[WHAT TO PRODUCE] Nothing below is to be printed except the lines between the line holding "red mug: 3 -> 1" and the line holding "white vase: 3 -> 2", inclusive, each exactly as it appears.

[SUPPLIED DATA]
● ● ● ● ●
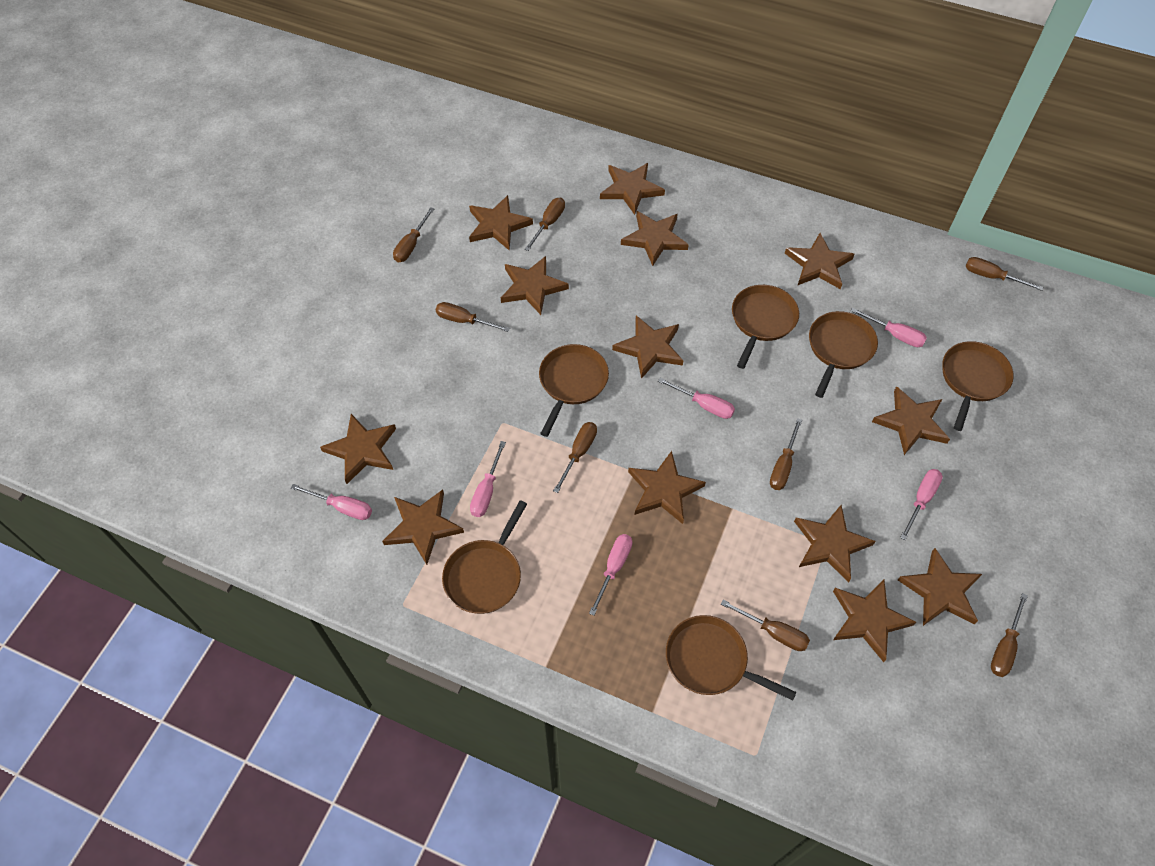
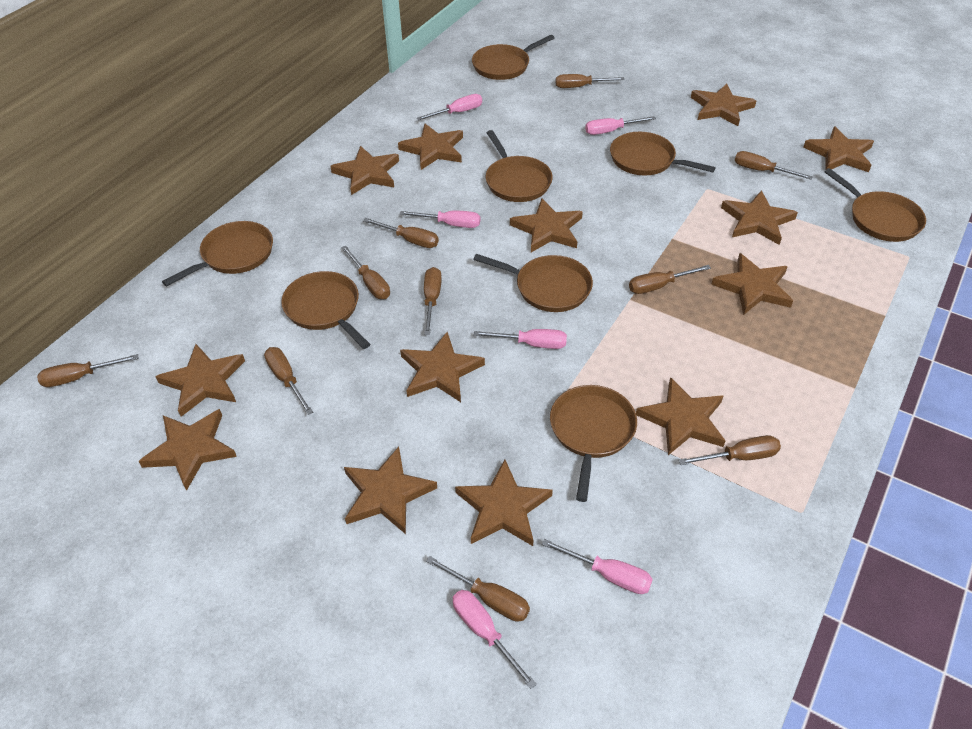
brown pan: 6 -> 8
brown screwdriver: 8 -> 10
● ● ● ● ●
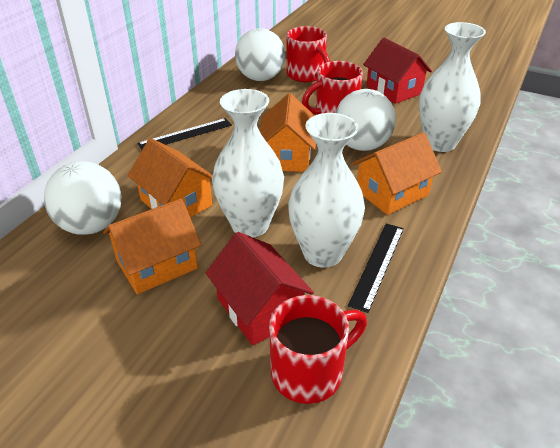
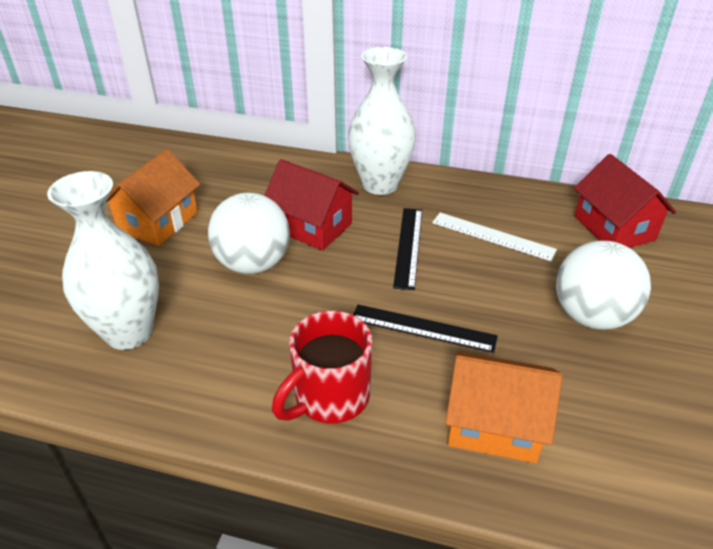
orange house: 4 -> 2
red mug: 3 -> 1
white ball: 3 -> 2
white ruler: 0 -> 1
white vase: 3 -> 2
● ● ● ● ●
[WRITTEN ANSWER]
red mug: 3 -> 1
white ball: 3 -> 2
white ruler: 0 -> 1
white vase: 3 -> 2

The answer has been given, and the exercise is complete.